TASK GOAL » Two lines below mark the span: the one containing "(72, 370) = (269, 83): red" and the one containing "(135, 283) = (218, 376): blue". Set down both, plus every line between, exactly as they stand, and nothing else.
———
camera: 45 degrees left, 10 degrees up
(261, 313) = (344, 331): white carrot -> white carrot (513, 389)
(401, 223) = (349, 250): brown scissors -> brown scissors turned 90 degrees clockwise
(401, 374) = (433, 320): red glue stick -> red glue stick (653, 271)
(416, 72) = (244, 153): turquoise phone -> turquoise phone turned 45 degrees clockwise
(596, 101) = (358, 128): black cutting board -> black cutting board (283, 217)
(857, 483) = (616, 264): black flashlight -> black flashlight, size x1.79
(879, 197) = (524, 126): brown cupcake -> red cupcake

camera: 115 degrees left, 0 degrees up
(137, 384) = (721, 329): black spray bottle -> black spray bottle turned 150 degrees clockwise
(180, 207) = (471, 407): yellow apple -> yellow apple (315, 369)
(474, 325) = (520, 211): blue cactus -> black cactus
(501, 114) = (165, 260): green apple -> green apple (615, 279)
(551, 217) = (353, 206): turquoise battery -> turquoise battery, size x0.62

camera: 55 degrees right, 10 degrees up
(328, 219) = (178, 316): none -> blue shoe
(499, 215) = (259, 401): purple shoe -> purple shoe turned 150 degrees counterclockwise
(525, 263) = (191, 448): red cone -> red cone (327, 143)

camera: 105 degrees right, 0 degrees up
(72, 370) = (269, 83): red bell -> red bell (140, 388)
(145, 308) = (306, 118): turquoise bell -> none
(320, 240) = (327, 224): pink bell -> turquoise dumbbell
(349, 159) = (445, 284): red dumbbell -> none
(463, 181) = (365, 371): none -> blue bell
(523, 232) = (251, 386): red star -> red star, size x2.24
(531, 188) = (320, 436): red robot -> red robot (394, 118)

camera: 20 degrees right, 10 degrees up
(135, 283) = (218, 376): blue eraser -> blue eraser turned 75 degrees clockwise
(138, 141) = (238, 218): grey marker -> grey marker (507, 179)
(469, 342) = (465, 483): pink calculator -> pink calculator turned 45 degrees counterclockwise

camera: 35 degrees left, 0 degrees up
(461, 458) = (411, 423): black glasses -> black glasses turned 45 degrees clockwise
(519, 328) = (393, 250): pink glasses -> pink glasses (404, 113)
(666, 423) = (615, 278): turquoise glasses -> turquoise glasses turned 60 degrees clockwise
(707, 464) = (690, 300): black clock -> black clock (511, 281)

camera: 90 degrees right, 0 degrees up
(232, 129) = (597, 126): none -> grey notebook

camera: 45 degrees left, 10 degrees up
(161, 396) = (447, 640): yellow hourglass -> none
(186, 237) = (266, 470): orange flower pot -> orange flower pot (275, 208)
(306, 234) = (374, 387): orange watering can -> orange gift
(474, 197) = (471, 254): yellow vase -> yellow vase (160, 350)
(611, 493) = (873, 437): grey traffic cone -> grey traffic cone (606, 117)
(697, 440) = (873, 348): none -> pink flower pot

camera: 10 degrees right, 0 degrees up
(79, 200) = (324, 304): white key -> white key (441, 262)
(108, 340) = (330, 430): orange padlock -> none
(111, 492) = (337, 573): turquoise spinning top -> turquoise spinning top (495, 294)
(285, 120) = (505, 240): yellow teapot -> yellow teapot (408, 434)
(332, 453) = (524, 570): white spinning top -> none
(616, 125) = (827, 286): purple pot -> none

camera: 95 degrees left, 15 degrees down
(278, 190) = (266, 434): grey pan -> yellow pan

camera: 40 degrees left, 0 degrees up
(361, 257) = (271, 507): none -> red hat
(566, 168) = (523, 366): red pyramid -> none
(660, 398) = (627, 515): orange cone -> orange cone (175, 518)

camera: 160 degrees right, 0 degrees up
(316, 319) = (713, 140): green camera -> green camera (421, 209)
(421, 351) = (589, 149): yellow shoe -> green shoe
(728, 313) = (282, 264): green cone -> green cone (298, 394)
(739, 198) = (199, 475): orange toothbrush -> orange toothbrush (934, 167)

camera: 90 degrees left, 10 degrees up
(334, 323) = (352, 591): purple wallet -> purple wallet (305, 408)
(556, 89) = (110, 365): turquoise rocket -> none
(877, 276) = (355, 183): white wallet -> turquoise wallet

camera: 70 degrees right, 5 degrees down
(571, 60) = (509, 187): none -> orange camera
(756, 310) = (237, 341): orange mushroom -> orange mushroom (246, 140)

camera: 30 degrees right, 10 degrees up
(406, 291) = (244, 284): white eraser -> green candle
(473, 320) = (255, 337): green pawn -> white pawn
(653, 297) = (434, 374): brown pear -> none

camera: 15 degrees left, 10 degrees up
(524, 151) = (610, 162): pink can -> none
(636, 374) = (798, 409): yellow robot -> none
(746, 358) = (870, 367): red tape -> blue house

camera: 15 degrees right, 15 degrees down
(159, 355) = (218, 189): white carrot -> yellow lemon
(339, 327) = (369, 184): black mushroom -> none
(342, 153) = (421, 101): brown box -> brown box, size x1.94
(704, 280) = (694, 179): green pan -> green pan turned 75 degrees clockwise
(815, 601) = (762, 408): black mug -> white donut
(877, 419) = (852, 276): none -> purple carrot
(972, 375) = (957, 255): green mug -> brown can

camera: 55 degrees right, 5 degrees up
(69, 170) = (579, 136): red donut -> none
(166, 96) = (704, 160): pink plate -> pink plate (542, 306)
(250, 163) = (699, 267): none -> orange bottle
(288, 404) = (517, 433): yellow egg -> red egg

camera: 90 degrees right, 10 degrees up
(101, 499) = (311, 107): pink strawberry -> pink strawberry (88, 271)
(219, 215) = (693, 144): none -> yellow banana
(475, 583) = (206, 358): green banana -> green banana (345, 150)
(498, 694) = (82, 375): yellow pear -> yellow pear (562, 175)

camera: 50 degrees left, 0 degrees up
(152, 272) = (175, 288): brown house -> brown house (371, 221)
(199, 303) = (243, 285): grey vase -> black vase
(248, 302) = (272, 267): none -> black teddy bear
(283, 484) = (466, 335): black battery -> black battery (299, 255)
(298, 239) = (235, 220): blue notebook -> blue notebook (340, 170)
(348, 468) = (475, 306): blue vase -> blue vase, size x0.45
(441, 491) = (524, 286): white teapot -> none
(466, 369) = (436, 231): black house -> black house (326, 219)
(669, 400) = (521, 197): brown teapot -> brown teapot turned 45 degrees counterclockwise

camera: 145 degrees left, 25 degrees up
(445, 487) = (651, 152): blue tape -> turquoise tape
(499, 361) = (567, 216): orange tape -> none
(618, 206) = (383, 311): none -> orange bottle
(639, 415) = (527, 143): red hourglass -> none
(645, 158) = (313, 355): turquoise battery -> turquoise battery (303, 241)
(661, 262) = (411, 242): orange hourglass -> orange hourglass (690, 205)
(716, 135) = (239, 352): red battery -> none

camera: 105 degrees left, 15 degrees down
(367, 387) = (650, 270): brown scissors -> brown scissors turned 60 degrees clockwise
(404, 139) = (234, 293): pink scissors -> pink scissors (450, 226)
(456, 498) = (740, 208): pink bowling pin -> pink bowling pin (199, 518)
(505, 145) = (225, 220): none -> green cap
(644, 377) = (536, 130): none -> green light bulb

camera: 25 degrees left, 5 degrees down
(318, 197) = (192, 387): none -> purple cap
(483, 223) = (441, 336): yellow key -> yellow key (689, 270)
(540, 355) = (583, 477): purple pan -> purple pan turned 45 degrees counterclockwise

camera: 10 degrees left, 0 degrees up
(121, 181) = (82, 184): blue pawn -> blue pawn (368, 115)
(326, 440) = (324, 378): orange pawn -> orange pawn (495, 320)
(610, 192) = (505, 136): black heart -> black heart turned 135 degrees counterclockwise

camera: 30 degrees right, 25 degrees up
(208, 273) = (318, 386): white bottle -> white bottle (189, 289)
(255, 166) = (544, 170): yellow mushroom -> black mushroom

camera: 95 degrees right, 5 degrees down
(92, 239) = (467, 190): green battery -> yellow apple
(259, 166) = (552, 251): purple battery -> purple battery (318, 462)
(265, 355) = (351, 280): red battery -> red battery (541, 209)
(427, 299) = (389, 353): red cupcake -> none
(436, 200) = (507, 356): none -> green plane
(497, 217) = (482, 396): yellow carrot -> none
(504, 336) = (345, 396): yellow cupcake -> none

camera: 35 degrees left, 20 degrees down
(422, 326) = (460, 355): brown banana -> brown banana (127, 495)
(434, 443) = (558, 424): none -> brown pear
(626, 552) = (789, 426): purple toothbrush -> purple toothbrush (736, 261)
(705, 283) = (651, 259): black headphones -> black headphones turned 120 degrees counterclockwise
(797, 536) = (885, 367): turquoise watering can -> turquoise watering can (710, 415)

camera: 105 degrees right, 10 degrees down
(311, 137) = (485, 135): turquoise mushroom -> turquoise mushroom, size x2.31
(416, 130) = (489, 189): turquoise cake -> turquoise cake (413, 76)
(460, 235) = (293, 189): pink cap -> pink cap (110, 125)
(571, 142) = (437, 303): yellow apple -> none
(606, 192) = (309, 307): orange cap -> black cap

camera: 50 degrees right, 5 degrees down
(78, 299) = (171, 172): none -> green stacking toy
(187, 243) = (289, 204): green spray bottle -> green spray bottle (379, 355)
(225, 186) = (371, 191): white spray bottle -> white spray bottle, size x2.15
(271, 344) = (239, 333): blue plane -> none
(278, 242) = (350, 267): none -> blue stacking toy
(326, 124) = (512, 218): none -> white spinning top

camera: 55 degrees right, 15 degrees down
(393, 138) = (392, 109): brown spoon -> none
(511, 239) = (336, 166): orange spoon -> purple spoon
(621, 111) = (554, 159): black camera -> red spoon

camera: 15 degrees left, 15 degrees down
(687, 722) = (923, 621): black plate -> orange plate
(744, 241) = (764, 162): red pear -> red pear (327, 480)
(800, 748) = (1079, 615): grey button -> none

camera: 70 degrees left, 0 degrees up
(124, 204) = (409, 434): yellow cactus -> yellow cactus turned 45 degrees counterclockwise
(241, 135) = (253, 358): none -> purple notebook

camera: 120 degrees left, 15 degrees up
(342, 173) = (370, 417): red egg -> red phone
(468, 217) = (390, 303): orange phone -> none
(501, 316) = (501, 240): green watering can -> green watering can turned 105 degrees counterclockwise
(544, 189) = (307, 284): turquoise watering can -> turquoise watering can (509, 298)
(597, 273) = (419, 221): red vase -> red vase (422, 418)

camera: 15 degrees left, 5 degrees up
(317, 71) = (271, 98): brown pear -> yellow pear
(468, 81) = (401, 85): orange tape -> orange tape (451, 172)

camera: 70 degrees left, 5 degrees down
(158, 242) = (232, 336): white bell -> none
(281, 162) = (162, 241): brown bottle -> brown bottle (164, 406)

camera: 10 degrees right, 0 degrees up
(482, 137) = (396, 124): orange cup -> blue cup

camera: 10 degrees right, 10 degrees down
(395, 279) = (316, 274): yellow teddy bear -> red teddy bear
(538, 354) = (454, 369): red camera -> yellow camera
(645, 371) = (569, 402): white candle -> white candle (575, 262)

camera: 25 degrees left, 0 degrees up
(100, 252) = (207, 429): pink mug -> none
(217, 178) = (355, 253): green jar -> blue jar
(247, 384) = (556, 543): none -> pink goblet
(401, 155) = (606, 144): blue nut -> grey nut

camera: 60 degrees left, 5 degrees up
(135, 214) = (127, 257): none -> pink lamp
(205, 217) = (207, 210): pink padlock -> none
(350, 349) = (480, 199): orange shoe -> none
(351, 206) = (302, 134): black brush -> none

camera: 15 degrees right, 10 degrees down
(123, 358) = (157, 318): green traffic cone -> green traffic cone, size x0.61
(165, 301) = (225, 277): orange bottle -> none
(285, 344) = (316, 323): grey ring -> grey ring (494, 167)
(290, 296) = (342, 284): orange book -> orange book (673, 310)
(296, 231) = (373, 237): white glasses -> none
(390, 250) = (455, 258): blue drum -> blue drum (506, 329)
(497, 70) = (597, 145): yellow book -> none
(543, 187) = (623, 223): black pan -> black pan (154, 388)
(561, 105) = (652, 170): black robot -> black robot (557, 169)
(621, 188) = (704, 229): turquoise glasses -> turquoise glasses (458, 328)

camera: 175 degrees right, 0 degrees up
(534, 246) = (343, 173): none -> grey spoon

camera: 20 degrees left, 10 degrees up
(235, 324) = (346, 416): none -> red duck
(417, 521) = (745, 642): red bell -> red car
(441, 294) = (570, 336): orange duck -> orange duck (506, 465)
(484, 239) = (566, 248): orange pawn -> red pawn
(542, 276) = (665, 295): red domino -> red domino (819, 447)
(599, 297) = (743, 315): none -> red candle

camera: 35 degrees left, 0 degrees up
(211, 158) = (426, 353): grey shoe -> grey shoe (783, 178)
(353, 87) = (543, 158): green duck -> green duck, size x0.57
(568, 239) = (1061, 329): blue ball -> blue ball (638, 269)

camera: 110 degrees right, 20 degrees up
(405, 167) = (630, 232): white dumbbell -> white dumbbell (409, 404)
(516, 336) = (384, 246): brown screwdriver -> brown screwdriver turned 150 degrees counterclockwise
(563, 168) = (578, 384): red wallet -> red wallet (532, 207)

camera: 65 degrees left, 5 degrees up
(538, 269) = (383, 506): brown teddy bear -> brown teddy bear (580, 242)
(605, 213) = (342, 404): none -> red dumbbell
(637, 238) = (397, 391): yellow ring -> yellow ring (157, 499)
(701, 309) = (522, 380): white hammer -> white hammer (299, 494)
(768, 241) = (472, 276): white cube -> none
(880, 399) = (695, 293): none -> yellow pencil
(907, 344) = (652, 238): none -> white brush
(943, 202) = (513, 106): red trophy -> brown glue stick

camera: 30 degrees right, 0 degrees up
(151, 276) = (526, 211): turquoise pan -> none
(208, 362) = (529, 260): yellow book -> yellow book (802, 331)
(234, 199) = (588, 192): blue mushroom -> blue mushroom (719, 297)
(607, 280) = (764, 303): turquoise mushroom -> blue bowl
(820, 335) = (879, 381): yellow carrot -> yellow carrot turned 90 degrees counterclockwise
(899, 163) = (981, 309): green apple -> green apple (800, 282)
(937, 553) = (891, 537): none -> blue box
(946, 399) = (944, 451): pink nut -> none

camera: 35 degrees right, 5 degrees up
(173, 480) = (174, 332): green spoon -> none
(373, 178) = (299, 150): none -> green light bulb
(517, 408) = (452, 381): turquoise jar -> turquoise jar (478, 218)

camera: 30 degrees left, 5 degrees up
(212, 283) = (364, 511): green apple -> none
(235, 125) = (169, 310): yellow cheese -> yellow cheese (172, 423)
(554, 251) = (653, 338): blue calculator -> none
———
TASK ANSWER »
(72, 370) = (269, 83): red bell -> red bell (140, 388)
(145, 308) = (306, 118): turquoise bell -> none
(320, 240) = (327, 224): pink bell -> turquoise dumbbell
(349, 159) = (445, 284): red dumbbell -> none
(463, 181) = (365, 371): none -> blue bell
(523, 232) = (251, 386): red star -> red star, size x2.24
(531, 188) = (320, 436): red robot -> red robot (394, 118)

camera: 20 degrees right, 10 degrees up
(135, 283) = (218, 376): blue eraser -> blue eraser turned 75 degrees clockwise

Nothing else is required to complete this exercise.